— EXERCISE GOAL —
Would you return, word for word, the lines of the data below from the line with "U1 pin P1.1: none -> XO" through the line with "IC119: OR 74LS32", and no others?

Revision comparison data
[Start of section]

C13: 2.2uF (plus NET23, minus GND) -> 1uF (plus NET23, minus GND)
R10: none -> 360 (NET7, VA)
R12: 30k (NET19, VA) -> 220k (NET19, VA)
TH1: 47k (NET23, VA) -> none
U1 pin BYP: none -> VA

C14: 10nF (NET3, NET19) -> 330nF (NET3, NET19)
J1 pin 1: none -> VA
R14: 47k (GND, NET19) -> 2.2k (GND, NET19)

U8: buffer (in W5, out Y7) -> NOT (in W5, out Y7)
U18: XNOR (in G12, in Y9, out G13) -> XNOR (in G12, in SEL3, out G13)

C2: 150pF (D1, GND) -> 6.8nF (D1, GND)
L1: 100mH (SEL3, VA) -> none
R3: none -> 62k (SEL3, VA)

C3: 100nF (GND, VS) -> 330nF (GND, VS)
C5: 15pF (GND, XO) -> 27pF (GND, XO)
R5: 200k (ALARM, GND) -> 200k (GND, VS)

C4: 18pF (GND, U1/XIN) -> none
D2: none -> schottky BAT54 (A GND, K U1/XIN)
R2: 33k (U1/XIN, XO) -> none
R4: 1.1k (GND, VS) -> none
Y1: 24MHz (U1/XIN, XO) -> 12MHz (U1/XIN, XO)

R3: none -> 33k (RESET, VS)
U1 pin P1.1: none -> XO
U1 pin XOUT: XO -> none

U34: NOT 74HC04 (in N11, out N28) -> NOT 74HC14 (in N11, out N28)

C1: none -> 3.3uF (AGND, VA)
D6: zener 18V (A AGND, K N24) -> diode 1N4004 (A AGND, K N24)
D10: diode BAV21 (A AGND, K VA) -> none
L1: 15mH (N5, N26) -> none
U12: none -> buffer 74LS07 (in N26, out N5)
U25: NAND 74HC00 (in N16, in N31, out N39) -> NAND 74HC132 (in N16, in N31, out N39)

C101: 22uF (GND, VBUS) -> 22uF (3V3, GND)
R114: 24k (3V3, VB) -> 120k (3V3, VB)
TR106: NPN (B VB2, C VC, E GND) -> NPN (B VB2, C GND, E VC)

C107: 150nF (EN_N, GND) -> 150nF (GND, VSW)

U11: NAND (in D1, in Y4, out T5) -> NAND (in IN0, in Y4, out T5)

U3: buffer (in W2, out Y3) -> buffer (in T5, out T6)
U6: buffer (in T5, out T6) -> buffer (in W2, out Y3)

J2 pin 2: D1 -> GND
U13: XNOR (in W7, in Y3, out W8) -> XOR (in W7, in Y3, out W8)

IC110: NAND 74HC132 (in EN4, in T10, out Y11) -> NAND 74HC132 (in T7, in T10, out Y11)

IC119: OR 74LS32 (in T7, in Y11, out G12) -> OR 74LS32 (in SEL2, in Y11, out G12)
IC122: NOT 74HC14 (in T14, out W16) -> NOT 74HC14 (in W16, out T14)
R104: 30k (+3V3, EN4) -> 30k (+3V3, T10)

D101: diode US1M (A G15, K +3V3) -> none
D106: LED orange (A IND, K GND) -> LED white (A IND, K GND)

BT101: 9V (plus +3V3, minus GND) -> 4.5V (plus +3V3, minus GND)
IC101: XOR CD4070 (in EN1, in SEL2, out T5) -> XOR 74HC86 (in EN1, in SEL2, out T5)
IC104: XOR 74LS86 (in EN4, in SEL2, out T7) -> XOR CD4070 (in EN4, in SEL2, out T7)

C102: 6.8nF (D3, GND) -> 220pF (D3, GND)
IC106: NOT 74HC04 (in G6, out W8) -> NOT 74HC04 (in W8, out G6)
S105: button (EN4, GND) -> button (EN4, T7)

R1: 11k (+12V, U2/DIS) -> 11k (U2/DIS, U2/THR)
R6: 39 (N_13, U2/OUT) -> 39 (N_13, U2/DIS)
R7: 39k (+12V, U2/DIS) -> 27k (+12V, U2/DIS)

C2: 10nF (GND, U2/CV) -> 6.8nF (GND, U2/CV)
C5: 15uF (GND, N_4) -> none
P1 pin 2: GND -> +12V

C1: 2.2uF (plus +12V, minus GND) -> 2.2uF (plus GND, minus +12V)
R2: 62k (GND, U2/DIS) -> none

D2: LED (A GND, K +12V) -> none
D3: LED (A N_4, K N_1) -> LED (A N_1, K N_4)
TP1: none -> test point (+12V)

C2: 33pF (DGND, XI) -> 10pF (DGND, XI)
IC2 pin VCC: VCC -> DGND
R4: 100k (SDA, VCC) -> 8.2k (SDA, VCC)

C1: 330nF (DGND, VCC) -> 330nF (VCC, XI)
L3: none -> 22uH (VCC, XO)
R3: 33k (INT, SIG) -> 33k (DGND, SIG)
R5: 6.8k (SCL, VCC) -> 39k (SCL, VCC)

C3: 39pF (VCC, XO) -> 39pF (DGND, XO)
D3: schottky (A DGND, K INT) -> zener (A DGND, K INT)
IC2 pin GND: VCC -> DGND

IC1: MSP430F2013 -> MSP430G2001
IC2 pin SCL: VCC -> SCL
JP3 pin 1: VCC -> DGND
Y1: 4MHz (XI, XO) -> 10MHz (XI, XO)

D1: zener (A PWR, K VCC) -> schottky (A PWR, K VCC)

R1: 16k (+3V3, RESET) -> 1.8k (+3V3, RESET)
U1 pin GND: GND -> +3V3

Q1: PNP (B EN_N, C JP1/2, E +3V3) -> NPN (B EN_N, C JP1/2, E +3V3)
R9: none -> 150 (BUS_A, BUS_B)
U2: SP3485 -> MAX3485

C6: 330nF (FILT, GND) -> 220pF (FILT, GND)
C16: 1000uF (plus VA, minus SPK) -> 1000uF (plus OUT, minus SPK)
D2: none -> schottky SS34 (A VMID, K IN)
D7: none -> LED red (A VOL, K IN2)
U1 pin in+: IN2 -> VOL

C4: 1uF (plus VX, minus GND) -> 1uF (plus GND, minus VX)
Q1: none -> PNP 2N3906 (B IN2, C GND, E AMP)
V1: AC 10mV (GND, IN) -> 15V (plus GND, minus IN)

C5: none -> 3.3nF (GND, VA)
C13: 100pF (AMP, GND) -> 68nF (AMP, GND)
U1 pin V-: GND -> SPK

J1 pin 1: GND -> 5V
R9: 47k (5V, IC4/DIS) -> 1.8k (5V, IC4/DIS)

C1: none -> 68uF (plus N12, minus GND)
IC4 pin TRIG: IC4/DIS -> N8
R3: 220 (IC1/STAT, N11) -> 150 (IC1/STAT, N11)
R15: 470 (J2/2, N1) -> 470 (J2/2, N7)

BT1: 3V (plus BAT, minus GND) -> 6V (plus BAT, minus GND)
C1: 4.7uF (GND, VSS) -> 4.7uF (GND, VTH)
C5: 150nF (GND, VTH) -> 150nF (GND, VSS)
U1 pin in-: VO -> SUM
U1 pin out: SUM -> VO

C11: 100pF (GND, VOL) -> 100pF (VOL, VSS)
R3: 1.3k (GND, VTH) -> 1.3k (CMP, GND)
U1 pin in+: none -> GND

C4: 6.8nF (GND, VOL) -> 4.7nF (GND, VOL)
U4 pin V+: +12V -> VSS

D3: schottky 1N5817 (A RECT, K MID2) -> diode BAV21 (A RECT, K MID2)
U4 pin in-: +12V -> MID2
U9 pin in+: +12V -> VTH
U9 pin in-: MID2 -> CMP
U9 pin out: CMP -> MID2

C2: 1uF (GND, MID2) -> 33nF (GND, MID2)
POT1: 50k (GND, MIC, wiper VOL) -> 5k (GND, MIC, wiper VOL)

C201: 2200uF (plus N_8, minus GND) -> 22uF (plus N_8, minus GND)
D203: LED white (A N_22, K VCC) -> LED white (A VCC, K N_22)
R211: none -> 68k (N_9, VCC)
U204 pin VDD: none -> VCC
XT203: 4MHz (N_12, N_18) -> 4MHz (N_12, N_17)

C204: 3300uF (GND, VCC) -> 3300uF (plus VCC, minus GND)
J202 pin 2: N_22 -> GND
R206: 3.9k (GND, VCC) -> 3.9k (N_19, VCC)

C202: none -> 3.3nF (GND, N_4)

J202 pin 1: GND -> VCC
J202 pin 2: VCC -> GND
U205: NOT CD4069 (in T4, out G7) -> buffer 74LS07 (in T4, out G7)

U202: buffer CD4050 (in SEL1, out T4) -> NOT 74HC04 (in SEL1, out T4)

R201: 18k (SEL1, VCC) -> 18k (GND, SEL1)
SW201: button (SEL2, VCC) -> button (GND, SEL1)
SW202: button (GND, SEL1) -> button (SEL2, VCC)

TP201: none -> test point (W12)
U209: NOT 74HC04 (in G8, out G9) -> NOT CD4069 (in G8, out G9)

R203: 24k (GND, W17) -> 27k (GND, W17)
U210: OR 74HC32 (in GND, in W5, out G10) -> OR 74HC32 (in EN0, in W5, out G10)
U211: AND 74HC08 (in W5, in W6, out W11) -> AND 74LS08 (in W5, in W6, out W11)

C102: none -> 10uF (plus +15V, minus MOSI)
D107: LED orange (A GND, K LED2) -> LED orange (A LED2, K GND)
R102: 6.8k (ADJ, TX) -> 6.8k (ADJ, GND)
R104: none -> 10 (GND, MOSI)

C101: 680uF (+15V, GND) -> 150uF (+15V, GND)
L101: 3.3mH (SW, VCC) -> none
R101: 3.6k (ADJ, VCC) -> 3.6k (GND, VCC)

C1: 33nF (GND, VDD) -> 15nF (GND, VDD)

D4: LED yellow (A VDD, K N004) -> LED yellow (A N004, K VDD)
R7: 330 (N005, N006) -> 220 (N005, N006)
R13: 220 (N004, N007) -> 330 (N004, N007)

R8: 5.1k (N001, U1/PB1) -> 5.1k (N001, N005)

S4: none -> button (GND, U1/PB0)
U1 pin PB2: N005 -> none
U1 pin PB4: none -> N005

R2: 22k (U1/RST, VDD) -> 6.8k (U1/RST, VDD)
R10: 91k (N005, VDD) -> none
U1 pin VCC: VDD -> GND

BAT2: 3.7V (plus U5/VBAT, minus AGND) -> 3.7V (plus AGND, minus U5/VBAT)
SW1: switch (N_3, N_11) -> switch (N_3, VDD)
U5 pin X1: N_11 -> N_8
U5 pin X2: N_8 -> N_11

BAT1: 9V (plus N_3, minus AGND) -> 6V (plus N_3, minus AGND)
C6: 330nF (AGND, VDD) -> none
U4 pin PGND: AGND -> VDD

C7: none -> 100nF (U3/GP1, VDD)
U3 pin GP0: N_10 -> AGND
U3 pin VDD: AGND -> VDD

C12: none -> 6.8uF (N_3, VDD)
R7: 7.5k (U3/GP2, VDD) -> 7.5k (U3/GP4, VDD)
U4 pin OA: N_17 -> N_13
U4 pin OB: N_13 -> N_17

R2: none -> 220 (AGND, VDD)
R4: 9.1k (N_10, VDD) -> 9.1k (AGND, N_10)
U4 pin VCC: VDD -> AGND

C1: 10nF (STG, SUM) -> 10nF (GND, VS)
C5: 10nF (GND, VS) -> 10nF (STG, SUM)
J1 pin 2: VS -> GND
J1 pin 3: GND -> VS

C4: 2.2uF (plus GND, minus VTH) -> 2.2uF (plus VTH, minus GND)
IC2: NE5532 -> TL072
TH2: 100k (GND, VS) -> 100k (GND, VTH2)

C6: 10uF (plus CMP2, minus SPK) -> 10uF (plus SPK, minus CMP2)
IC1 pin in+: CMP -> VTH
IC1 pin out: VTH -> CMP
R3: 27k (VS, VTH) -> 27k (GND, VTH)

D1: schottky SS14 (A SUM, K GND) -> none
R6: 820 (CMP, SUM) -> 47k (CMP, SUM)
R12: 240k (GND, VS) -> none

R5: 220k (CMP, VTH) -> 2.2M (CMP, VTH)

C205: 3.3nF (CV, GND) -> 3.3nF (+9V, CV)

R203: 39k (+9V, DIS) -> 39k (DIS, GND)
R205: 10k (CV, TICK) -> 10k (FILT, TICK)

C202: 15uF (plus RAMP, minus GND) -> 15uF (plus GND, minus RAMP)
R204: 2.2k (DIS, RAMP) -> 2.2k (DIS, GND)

[End of section]

— RESULT OF THE EXERCISE —
U1 pin P1.1: none -> XO
U1 pin XOUT: XO -> none

U34: NOT 74HC04 (in N11, out N28) -> NOT 74HC14 (in N11, out N28)

C1: none -> 3.3uF (AGND, VA)
D6: zener 18V (A AGND, K N24) -> diode 1N4004 (A AGND, K N24)
D10: diode BAV21 (A AGND, K VA) -> none
L1: 15mH (N5, N26) -> none
U12: none -> buffer 74LS07 (in N26, out N5)
U25: NAND 74HC00 (in N16, in N31, out N39) -> NAND 74HC132 (in N16, in N31, out N39)

C101: 22uF (GND, VBUS) -> 22uF (3V3, GND)
R114: 24k (3V3, VB) -> 120k (3V3, VB)
TR106: NPN (B VB2, C VC, E GND) -> NPN (B VB2, C GND, E VC)

C107: 150nF (EN_N, GND) -> 150nF (GND, VSW)

U11: NAND (in D1, in Y4, out T5) -> NAND (in IN0, in Y4, out T5)

U3: buffer (in W2, out Y3) -> buffer (in T5, out T6)
U6: buffer (in T5, out T6) -> buffer (in W2, out Y3)

J2 pin 2: D1 -> GND
U13: XNOR (in W7, in Y3, out W8) -> XOR (in W7, in Y3, out W8)

IC110: NAND 74HC132 (in EN4, in T10, out Y11) -> NAND 74HC132 (in T7, in T10, out Y11)

IC119: OR 74LS32 (in T7, in Y11, out G12) -> OR 74LS32 (in SEL2, in Y11, out G12)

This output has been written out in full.